◆ Work order
Without the images, write out the whole listing exactly.

◆ Dataset section
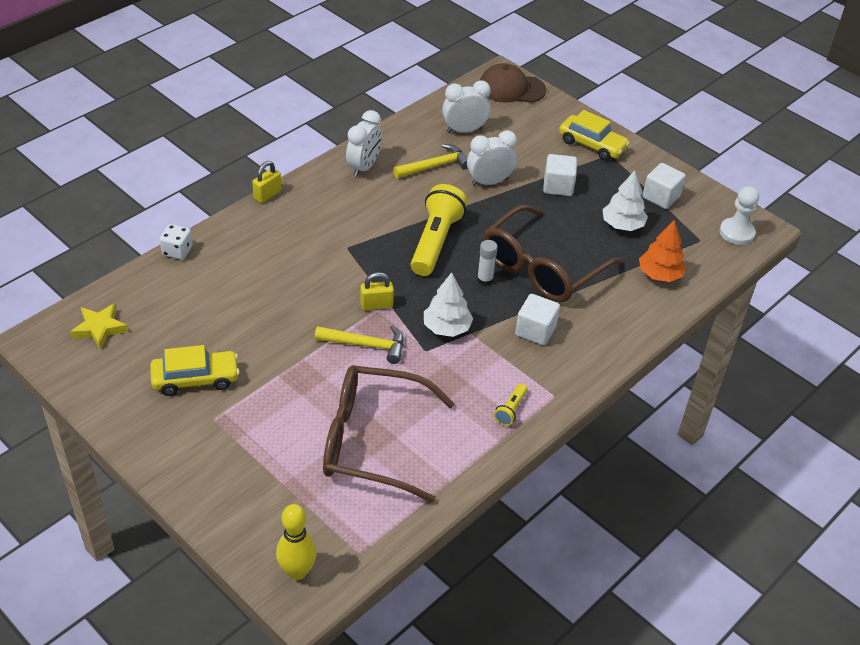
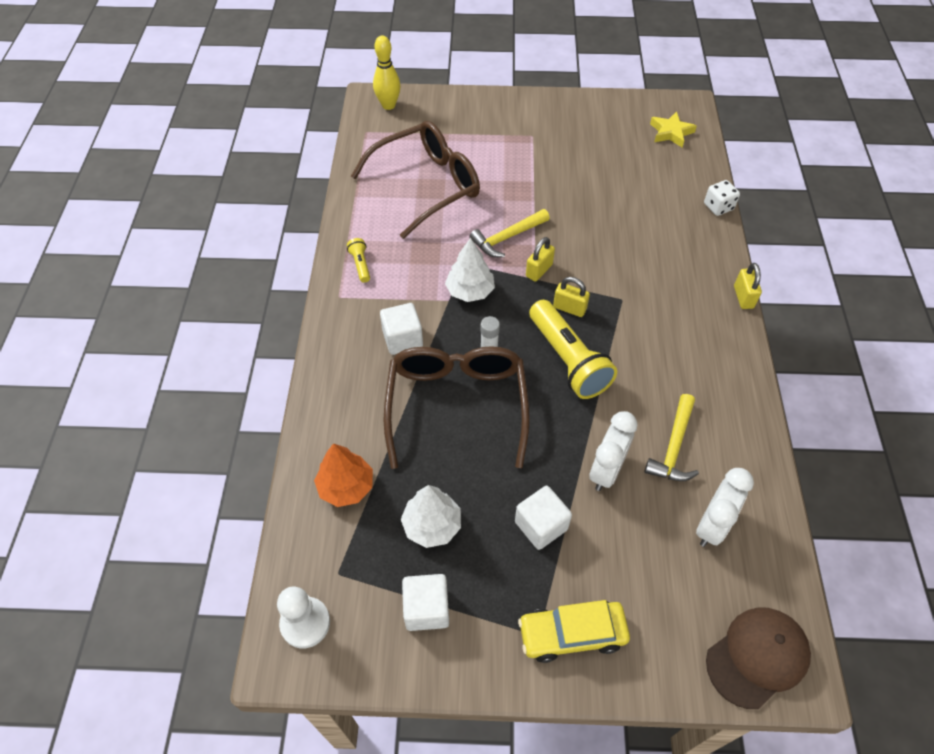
camera: 140 degrees right, 10 degrees up
(195, 379) = (574, 146): yellow car -> none
(364, 167) = (723, 390): white clock -> none
(391, 267) = (569, 308): none -> yellow padlock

◆ Answer to this task
camera: 140 degrees right, 10 degrees up
(195, 379) = (574, 146): yellow car -> none
(364, 167) = (723, 390): white clock -> none
(391, 267) = (569, 308): none -> yellow padlock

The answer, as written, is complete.